TASK
Pictures excluded, output the lines of the data below between the one holding "black line: (165, 194) -> (127, 161), moved" and the one holding "orange triangle: (441, 102)", inclusive, exactly as they stand.

__________________________________________________

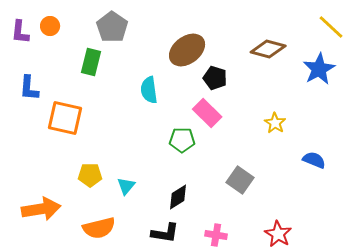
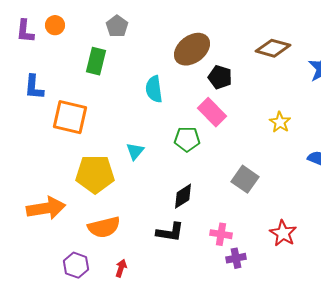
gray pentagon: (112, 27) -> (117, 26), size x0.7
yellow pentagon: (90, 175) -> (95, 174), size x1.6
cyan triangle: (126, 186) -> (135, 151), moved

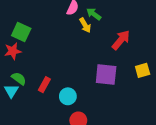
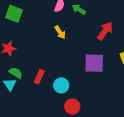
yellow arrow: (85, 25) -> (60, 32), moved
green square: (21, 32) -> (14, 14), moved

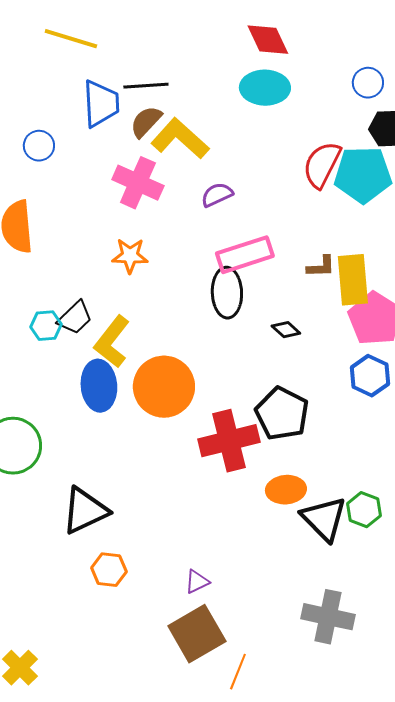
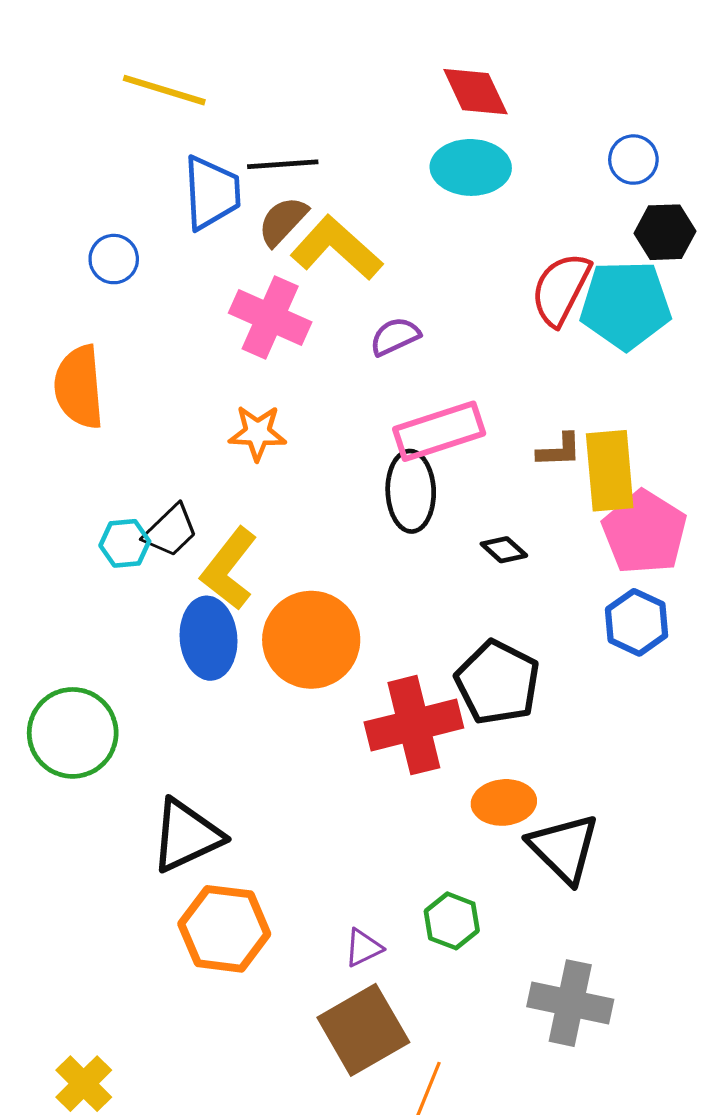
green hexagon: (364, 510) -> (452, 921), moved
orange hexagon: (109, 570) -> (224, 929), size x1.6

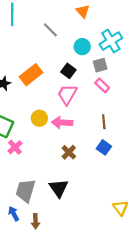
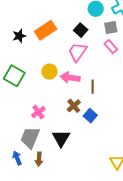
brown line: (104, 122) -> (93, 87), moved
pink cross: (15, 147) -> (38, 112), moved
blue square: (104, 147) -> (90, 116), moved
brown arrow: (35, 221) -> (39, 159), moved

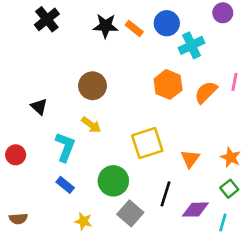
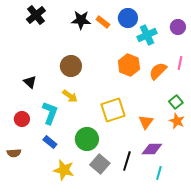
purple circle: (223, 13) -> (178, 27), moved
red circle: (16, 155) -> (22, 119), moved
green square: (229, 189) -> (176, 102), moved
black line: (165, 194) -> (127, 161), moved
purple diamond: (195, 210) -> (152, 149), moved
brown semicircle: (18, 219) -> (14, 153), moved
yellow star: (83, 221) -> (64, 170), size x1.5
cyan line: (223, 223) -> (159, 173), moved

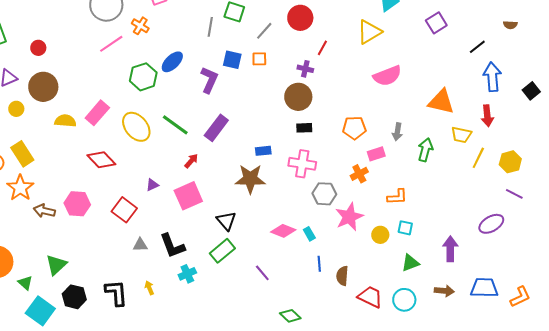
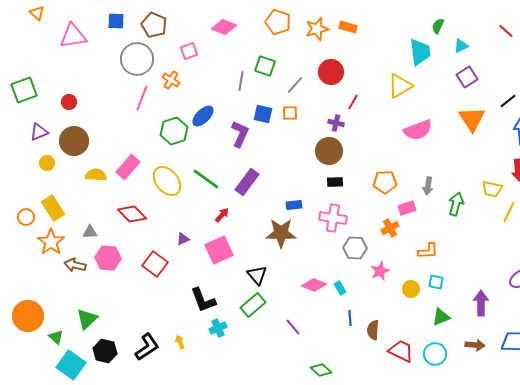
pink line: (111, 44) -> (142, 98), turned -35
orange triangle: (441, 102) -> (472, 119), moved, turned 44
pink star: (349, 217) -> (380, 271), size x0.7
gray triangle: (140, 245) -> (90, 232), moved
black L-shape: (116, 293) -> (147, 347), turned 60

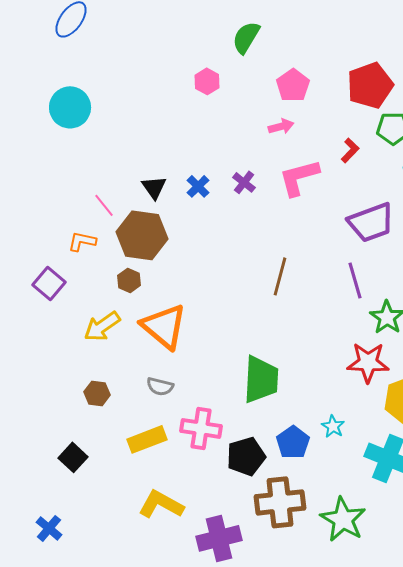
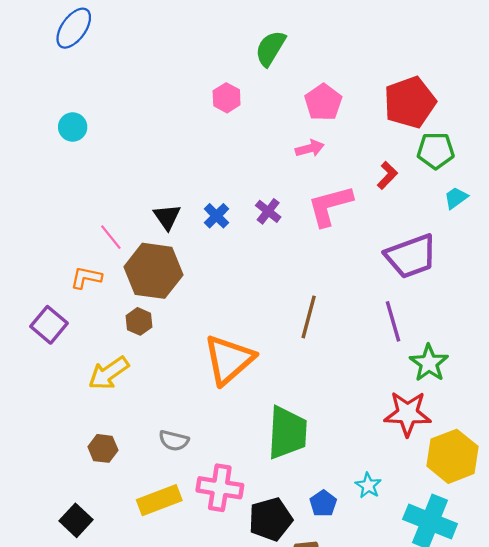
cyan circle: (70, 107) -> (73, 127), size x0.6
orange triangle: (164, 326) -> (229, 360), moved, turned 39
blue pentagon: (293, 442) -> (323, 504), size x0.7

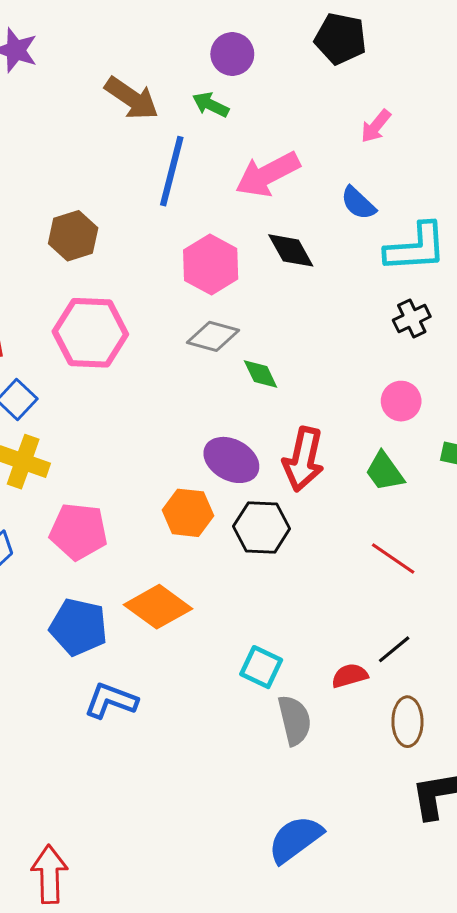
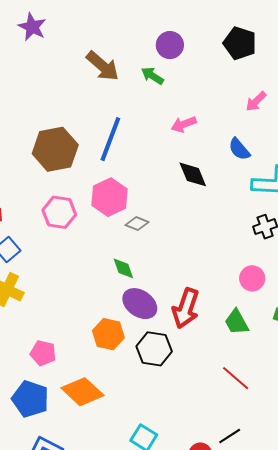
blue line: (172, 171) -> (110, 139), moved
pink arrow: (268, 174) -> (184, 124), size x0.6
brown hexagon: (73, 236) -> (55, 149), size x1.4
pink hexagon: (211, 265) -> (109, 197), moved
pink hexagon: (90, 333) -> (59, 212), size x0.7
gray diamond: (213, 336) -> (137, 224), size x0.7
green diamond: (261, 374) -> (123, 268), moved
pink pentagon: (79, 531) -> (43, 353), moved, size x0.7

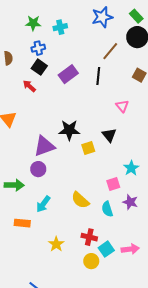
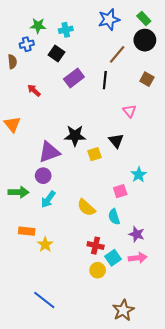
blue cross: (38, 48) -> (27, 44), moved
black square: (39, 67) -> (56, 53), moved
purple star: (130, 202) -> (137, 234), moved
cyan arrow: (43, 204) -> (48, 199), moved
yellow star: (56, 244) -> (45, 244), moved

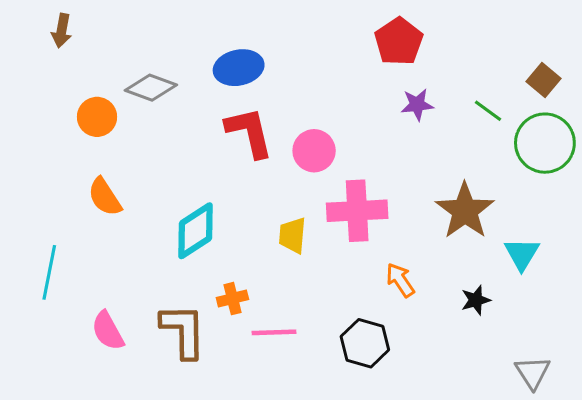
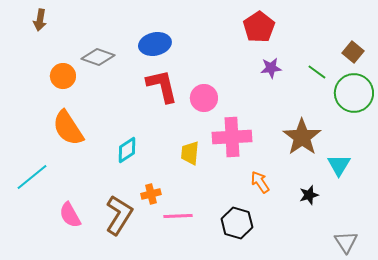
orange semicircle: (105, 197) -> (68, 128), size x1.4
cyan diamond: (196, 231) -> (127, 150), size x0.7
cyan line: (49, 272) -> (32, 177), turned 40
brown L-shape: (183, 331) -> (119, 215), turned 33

__________________________________________________

SOLUTION BELOW
black line: (165, 194) -> (127, 161), moved
purple diamond: (195, 210) -> (152, 149), moved
brown semicircle: (18, 219) -> (14, 153), moved
yellow star: (83, 221) -> (64, 170), size x1.5
cyan line: (223, 223) -> (159, 173), moved

pink line: (111, 44) -> (142, 98), turned -35
orange triangle: (441, 102) -> (472, 119), moved, turned 44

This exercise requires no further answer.